- DIRECTIONS FOR THIS TASK -
Skip the pictures. Give all the data again exactly.

- DATA -
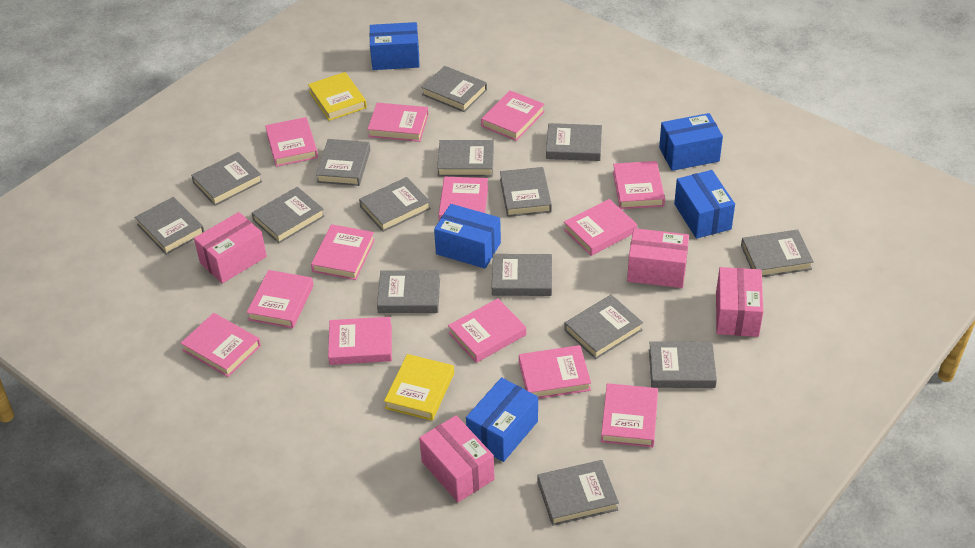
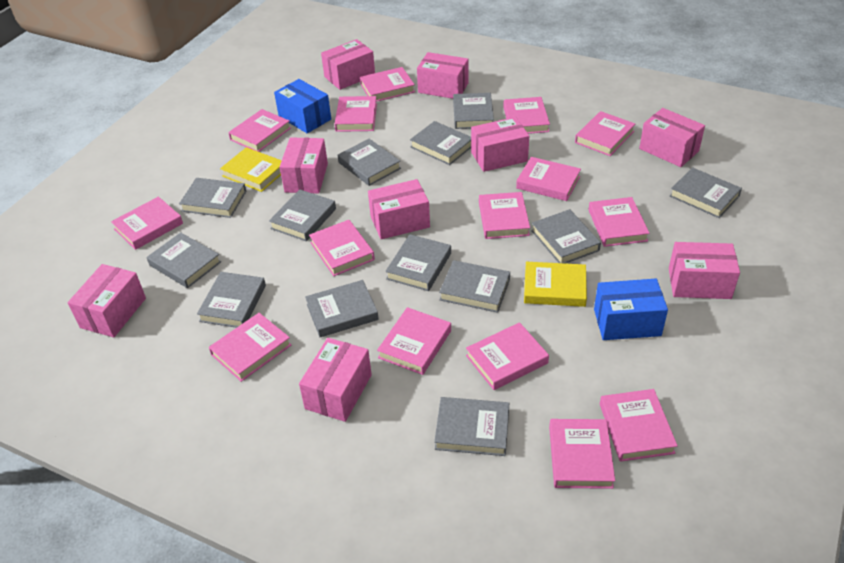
blue box: 5 -> 2
grey book: 15 -> 13
pink book: 13 -> 15
pink box: 4 -> 9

- EXPECTED OUTPUT -
blue box: 5 -> 2
grey book: 15 -> 13
pink book: 13 -> 15
pink box: 4 -> 9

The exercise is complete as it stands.